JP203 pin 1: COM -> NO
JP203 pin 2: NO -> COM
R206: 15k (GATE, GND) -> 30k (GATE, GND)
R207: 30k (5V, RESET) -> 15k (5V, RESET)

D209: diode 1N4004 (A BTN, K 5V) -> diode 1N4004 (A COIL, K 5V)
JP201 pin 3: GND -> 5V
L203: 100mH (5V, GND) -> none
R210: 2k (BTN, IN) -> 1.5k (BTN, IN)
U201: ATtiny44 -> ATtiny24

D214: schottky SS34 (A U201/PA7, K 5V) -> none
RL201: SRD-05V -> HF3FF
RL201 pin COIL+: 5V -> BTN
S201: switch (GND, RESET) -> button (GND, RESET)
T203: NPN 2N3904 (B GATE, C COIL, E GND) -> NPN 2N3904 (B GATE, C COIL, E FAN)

....................

— About this exercise —
Each line of the data is to be transcribed exactly.

— Written reply —
JP203 pin 1: COM -> NO
JP203 pin 2: NO -> COM
R206: 15k (GATE, GND) -> 30k (GATE, GND)
R207: 30k (5V, RESET) -> 15k (5V, RESET)

D209: diode 1N4004 (A BTN, K 5V) -> diode 1N4004 (A COIL, K 5V)
JP201 pin 3: GND -> 5V
L203: 100mH (5V, GND) -> none
R210: 2k (BTN, IN) -> 1.5k (BTN, IN)
U201: ATtiny44 -> ATtiny24

D214: schottky SS34 (A U201/PA7, K 5V) -> none
RL201: SRD-05V -> HF3FF
RL201 pin COIL+: 5V -> BTN
S201: switch (GND, RESET) -> button (GND, RESET)
T203: NPN 2N3904 (B GATE, C COIL, E GND) -> NPN 2N3904 (B GATE, C COIL, E FAN)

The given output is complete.